TASK TO COMPLETE: Filter the records below, keeping only lines with the string "pink".

(Multi-step shape changes)
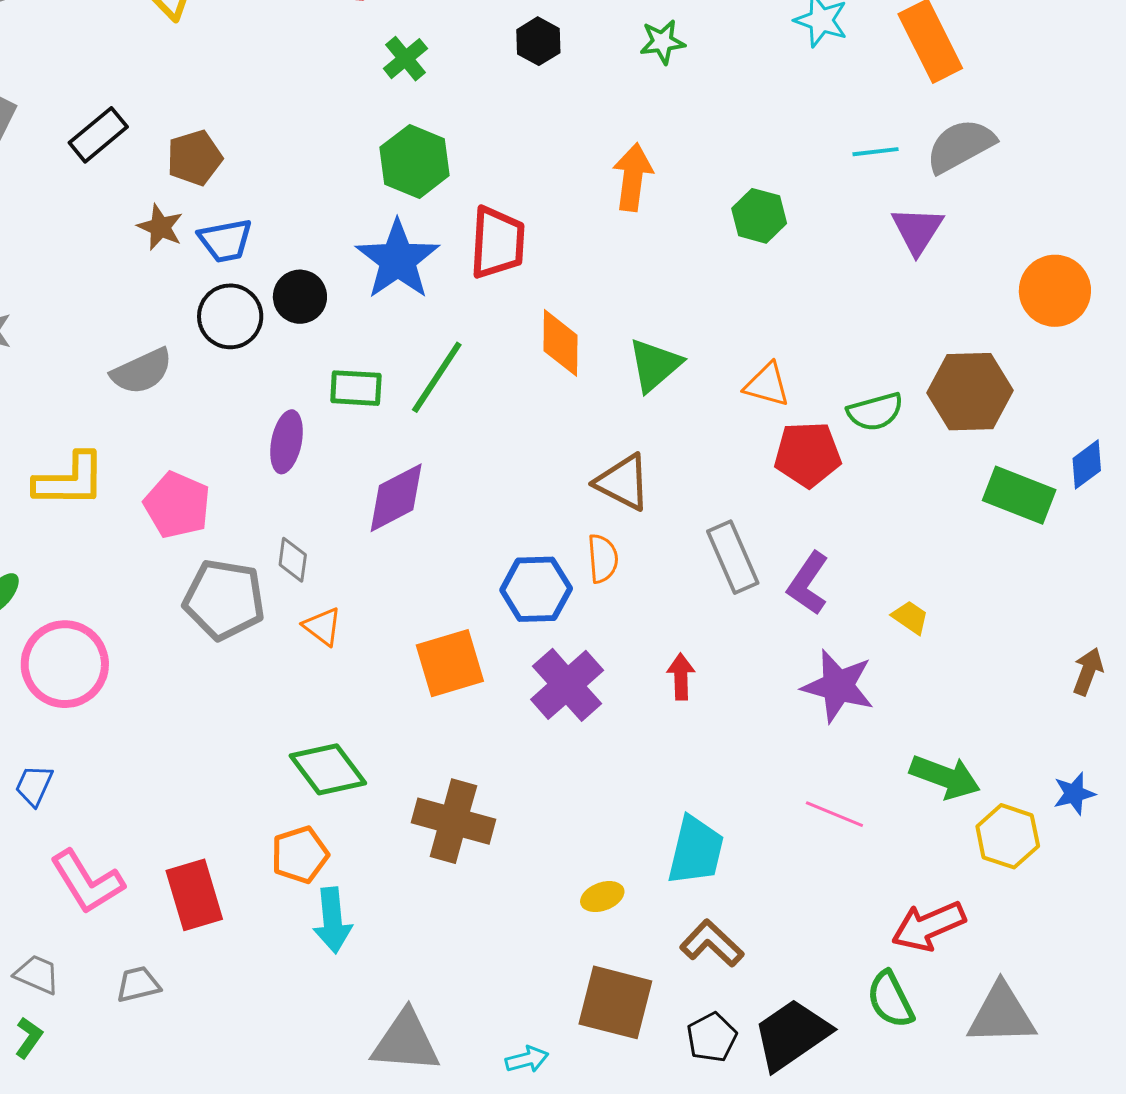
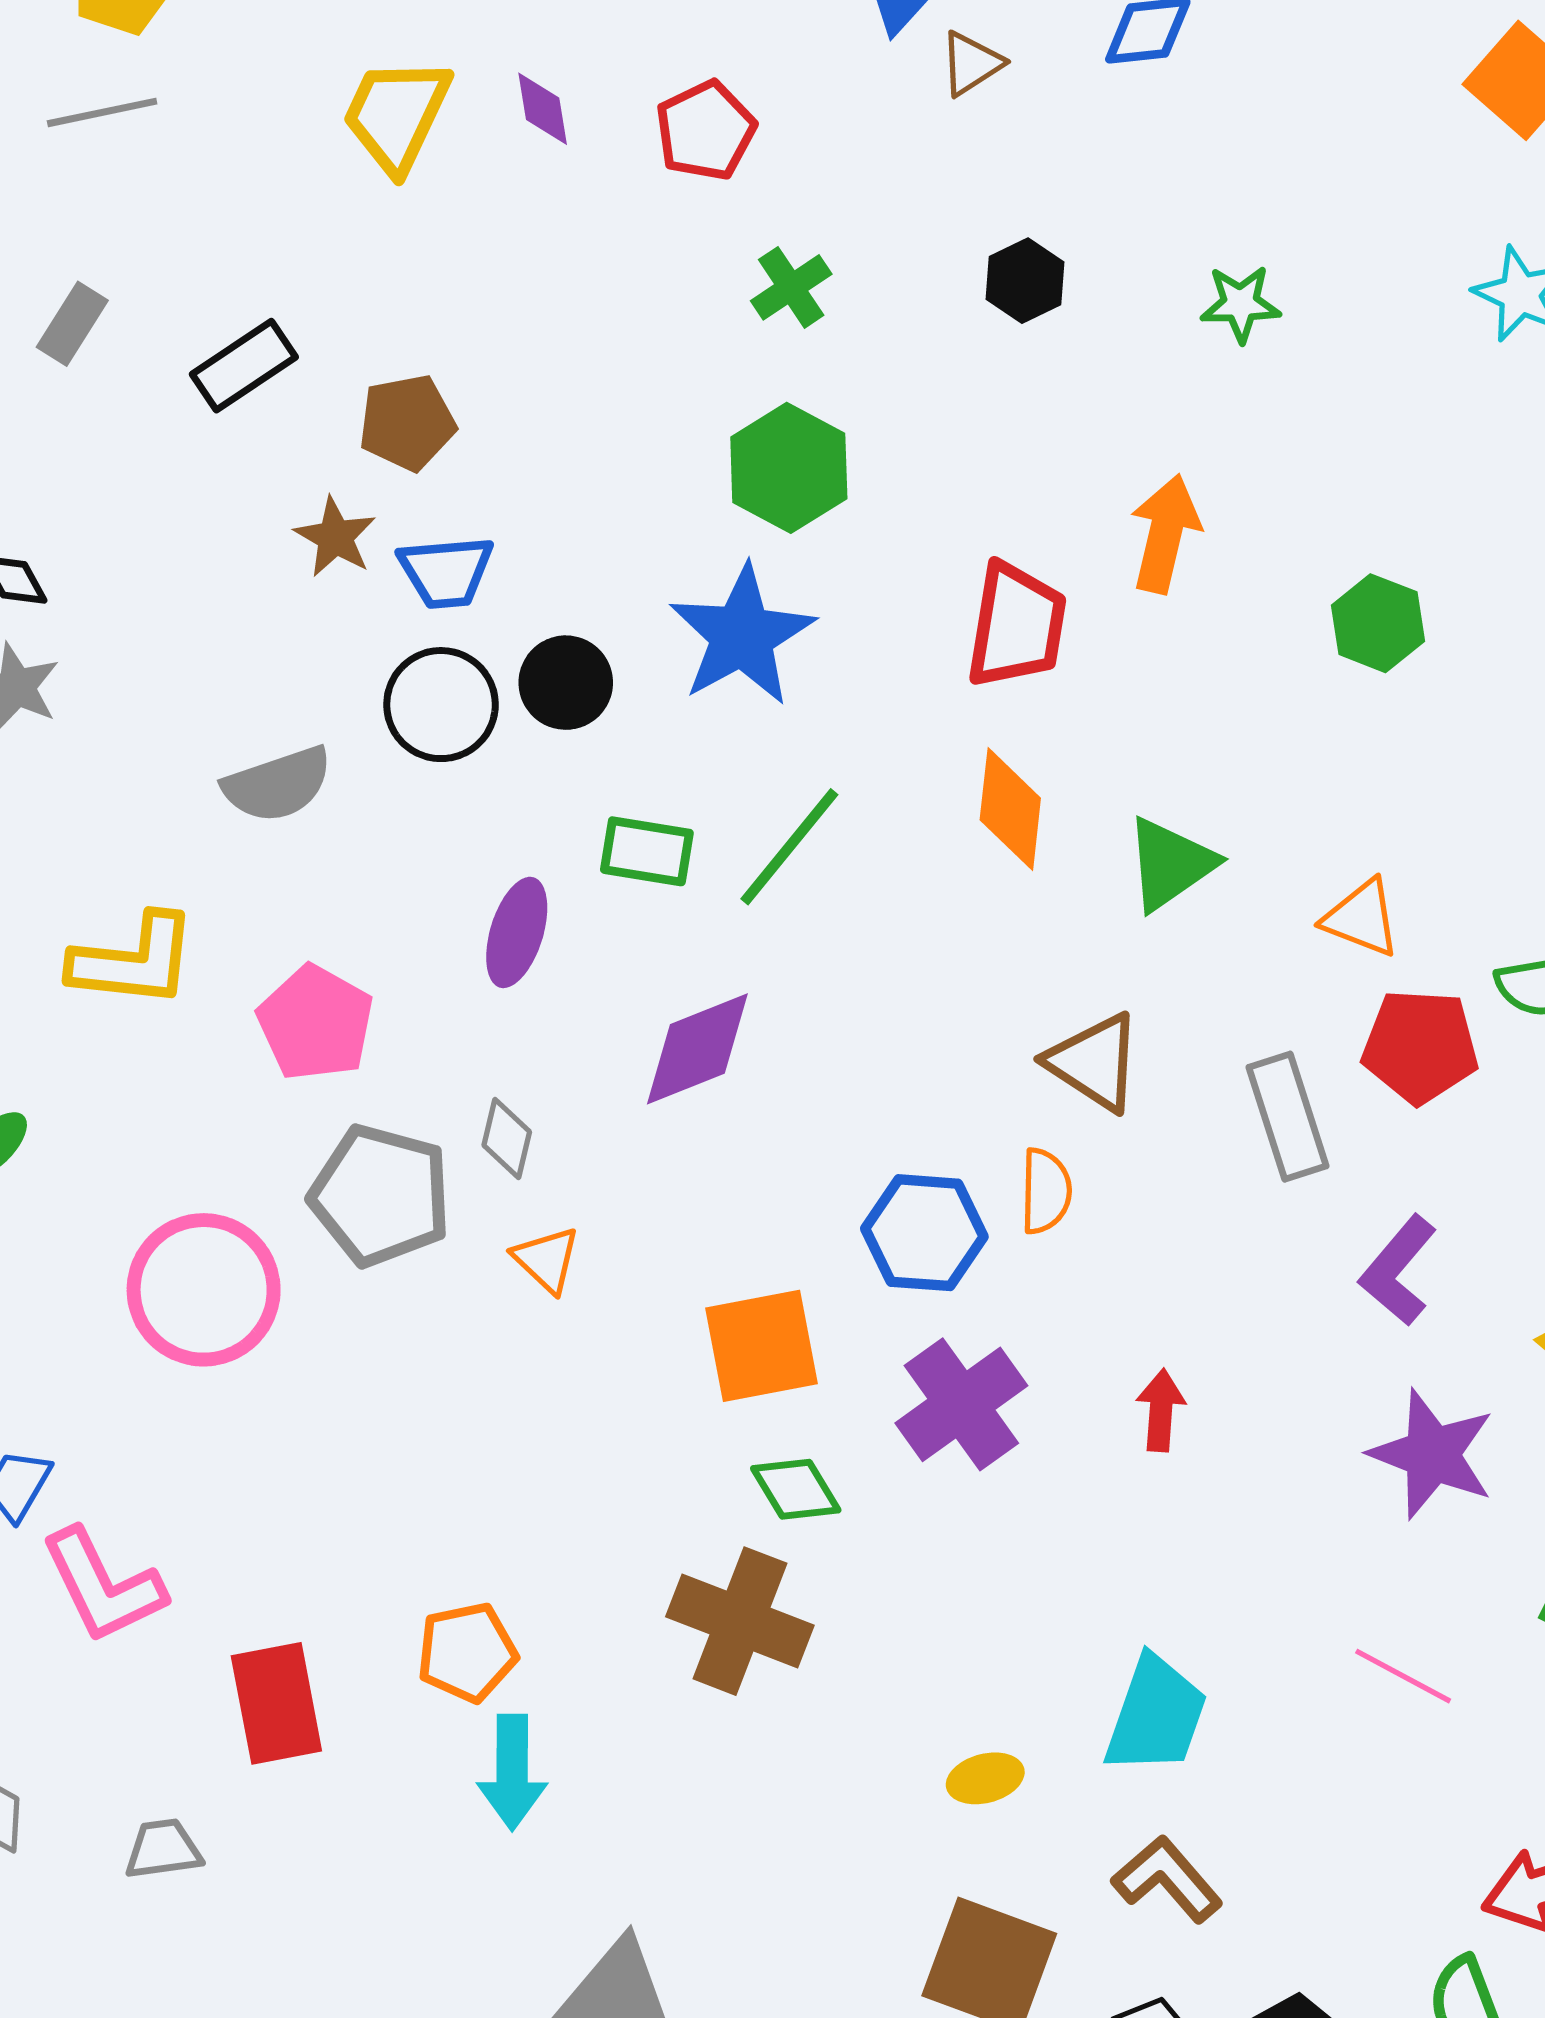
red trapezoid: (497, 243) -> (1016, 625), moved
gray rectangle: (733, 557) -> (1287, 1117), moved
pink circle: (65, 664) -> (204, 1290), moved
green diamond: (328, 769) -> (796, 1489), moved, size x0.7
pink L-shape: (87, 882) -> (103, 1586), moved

EXERCISE SOLUTION:
pink circle: (65, 664) -> (204, 1290), moved
pink L-shape: (87, 882) -> (103, 1586), moved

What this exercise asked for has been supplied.